▶ _What the task requires_
Reproduce the following lines word for word, leaving out the pictures.

▶ _Material provided_
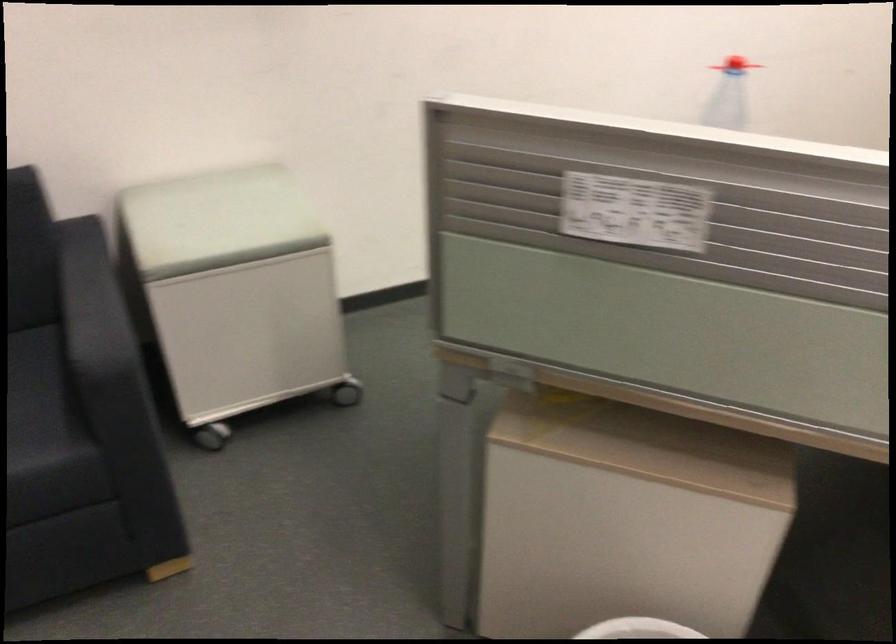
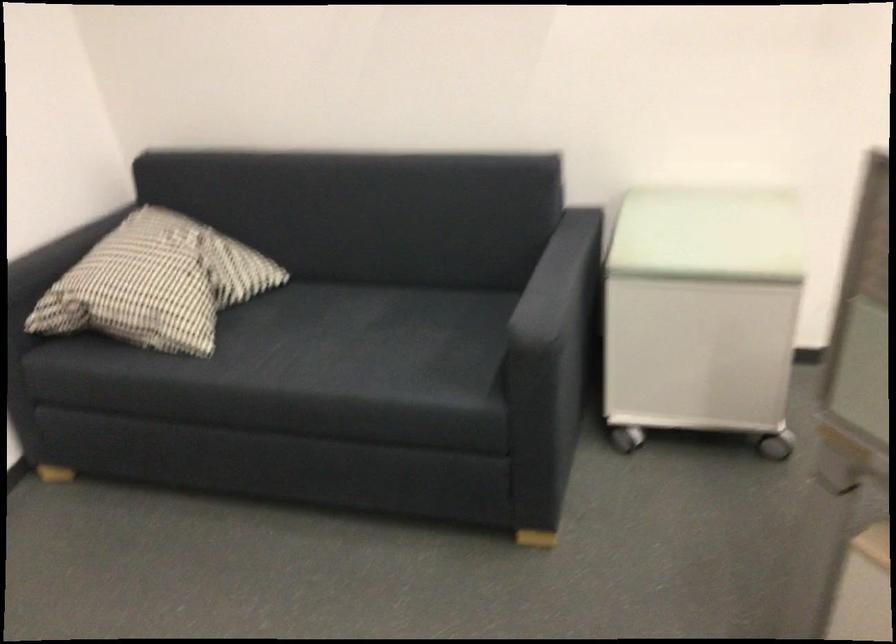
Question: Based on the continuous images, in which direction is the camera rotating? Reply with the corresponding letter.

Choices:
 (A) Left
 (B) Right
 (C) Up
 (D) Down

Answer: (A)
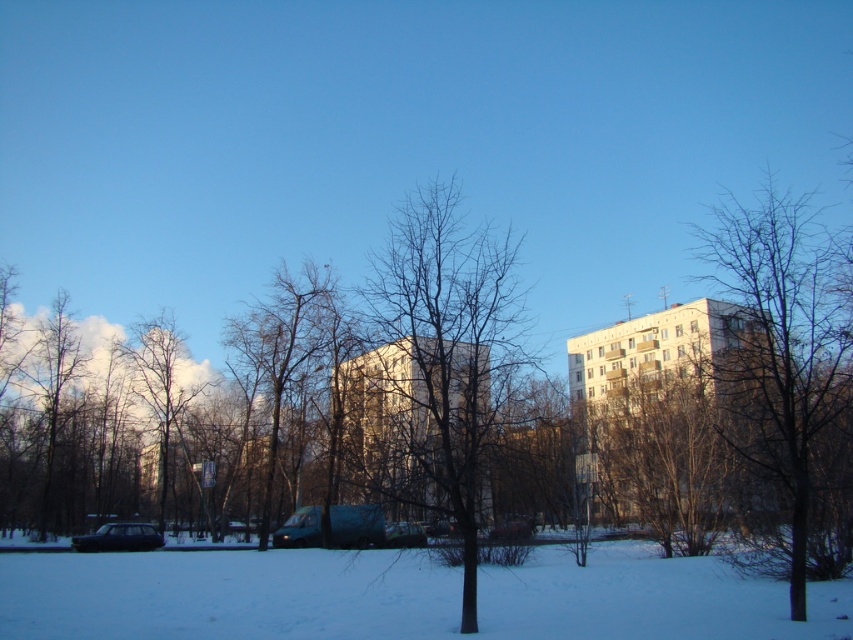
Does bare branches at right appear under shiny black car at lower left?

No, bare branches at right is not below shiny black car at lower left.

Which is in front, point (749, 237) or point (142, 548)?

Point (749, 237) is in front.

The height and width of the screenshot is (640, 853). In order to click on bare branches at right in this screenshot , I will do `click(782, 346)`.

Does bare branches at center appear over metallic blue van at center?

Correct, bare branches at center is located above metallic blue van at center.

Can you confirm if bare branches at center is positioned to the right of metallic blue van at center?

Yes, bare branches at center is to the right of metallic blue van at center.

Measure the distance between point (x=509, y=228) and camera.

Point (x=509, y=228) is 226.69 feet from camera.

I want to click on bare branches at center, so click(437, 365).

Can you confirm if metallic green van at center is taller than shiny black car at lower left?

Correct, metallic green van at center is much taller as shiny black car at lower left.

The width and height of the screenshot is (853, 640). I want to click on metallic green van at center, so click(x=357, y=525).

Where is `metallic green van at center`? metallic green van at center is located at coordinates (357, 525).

▶ _Answer for the task_
Question: Based on the continuous images, in which direction is the camera rotating? Reply with the corresponding letter.

Choices:
 (A) Left
 (B) Right
 (C) Up
 (D) Down

Answer: (A)
Does bare branches at right appear under shiny black car at lower left?

No, bare branches at right is not below shiny black car at lower left.

Which is in front, point (749, 237) or point (142, 548)?

Point (749, 237) is in front.

The height and width of the screenshot is (640, 853). In order to click on bare branches at right in this screenshot , I will do `click(782, 346)`.

Does bare branches at center appear over metallic blue van at center?

Correct, bare branches at center is located above metallic blue van at center.

Can you confirm if bare branches at center is positioned to the right of metallic blue van at center?

Yes, bare branches at center is to the right of metallic blue van at center.

Measure the distance between point (x=509, y=228) and camera.

Point (x=509, y=228) is 226.69 feet from camera.

I want to click on bare branches at center, so click(437, 365).

Can you confirm if metallic green van at center is taller than shiny black car at lower left?

Correct, metallic green van at center is much taller as shiny black car at lower left.

The width and height of the screenshot is (853, 640). I want to click on metallic green van at center, so click(x=357, y=525).

Where is `metallic green van at center`? metallic green van at center is located at coordinates (357, 525).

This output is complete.